Exercise description
Your answer must be every line of the data below that holds the string "FILT", copied exactly.

Records for the task
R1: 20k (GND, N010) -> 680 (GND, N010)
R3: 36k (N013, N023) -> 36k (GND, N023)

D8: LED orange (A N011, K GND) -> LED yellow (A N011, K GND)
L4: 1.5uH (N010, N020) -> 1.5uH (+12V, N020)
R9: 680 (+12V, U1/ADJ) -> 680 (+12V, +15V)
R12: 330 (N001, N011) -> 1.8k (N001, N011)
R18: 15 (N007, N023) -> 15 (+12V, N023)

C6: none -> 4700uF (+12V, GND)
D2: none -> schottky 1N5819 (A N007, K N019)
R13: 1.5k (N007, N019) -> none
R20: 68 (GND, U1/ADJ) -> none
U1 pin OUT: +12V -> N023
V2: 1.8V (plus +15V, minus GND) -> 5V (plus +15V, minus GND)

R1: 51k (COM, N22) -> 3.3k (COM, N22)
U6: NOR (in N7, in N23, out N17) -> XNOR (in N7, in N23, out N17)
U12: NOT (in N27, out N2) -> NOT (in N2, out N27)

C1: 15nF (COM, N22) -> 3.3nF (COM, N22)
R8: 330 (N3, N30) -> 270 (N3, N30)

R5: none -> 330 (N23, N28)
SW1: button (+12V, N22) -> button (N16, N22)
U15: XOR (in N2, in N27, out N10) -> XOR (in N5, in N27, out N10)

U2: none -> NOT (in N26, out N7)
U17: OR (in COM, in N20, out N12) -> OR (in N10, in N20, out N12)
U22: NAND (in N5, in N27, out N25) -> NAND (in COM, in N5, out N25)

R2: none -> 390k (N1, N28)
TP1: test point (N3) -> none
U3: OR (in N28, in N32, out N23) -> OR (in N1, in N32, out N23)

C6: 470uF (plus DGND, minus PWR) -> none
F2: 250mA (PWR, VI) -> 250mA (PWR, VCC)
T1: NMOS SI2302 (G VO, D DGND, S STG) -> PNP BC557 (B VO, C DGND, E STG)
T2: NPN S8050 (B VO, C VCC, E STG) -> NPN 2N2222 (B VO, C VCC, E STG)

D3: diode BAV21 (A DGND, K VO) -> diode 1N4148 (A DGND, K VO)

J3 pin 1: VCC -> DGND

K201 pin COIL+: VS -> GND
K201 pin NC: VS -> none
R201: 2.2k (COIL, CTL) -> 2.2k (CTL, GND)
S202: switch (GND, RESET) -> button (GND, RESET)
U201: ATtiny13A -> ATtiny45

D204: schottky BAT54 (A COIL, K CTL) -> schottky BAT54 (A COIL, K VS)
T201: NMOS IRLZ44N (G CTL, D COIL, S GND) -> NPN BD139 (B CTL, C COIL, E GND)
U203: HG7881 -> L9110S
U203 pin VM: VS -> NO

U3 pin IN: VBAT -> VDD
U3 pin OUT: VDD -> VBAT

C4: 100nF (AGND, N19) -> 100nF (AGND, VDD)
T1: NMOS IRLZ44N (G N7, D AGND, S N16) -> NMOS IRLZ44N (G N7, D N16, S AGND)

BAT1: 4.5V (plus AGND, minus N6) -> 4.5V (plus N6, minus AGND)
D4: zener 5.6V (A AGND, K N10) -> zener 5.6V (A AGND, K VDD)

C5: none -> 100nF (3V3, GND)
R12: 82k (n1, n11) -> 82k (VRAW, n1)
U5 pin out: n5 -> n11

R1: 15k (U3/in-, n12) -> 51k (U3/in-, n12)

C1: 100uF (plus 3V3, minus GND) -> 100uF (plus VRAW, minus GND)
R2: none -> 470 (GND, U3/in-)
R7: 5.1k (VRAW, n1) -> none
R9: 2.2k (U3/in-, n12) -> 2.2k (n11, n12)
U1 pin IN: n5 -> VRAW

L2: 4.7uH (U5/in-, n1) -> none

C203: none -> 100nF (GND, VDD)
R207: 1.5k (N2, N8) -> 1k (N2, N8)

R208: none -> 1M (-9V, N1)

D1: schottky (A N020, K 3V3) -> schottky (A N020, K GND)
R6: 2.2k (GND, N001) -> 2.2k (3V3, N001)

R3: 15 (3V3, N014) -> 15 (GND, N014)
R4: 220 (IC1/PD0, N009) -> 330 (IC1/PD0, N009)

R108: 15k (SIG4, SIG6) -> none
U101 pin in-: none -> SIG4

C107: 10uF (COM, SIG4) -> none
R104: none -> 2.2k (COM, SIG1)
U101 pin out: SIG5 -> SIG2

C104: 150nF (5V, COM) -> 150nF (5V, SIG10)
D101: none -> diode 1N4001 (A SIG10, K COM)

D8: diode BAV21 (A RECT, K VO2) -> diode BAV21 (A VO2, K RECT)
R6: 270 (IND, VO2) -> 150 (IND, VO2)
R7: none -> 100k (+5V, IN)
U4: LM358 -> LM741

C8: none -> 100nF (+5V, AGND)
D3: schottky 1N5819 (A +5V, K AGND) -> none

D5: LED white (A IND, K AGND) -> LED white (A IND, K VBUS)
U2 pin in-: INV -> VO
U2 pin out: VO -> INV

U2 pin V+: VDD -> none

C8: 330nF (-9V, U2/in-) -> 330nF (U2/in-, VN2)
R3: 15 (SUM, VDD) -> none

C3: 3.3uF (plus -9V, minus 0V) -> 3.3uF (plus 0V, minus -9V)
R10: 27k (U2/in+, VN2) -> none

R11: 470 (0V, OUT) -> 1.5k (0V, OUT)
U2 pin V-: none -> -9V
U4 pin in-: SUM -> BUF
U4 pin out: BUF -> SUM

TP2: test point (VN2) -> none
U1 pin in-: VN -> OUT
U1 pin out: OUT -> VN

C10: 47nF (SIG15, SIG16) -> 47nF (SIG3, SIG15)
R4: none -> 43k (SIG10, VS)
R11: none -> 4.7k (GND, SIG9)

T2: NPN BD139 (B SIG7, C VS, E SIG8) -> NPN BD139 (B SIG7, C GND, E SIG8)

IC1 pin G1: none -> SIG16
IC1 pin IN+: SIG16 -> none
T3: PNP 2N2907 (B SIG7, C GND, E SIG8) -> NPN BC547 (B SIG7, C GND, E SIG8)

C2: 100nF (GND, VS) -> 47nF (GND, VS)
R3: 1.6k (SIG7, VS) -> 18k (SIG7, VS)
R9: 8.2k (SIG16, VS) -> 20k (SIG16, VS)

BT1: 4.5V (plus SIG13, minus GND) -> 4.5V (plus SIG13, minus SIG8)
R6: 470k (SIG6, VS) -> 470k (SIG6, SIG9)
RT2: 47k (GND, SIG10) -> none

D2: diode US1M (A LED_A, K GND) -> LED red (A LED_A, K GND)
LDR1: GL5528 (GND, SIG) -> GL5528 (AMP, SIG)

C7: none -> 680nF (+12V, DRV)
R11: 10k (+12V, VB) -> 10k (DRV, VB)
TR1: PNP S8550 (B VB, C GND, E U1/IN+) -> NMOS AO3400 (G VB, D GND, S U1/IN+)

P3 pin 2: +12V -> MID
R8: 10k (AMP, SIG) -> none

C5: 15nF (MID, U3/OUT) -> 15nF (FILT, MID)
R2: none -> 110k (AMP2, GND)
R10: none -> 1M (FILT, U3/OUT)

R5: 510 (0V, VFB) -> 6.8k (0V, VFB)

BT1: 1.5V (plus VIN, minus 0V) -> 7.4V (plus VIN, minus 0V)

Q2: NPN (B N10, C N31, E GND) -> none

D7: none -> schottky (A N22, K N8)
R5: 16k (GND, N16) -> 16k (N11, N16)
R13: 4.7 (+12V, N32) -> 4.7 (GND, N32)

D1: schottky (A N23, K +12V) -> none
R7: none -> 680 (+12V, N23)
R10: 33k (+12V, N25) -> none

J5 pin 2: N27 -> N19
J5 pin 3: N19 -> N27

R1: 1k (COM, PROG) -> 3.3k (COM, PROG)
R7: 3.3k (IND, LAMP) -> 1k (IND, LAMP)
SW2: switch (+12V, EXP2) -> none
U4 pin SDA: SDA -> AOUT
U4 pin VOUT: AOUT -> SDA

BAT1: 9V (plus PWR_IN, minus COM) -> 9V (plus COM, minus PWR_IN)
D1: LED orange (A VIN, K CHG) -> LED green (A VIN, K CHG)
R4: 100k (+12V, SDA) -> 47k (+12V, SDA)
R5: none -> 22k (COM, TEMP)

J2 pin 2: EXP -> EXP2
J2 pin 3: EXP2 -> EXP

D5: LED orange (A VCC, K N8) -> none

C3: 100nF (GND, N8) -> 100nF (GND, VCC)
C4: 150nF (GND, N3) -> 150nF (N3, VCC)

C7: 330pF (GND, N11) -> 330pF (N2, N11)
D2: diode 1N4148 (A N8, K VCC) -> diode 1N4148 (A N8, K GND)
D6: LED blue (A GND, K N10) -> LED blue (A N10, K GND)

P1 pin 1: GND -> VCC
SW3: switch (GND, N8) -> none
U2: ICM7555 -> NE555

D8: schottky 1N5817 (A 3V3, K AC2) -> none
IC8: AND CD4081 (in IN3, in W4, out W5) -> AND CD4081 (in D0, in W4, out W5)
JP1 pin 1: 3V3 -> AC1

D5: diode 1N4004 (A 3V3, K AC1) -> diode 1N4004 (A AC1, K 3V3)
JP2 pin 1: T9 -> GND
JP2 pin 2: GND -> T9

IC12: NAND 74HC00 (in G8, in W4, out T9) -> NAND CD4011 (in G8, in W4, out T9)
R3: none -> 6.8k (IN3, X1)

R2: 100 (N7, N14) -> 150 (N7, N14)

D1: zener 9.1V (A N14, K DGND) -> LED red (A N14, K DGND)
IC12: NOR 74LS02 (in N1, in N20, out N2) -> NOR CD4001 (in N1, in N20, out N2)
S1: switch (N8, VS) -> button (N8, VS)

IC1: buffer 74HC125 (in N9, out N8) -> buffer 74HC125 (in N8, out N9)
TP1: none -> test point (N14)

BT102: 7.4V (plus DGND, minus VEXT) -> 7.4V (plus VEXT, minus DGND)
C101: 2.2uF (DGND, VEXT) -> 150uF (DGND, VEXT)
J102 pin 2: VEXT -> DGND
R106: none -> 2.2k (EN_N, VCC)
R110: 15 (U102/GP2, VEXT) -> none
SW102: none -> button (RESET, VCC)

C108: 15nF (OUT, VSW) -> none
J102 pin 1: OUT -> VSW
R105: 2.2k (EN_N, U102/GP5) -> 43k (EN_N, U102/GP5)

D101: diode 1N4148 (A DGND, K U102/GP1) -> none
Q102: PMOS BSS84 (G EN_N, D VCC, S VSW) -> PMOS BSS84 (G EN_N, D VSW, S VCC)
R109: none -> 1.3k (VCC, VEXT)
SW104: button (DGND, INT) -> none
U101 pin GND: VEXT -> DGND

Exercise solution
C5: 15nF (MID, U3/OUT) -> 15nF (FILT, MID)
R10: none -> 1M (FILT, U3/OUT)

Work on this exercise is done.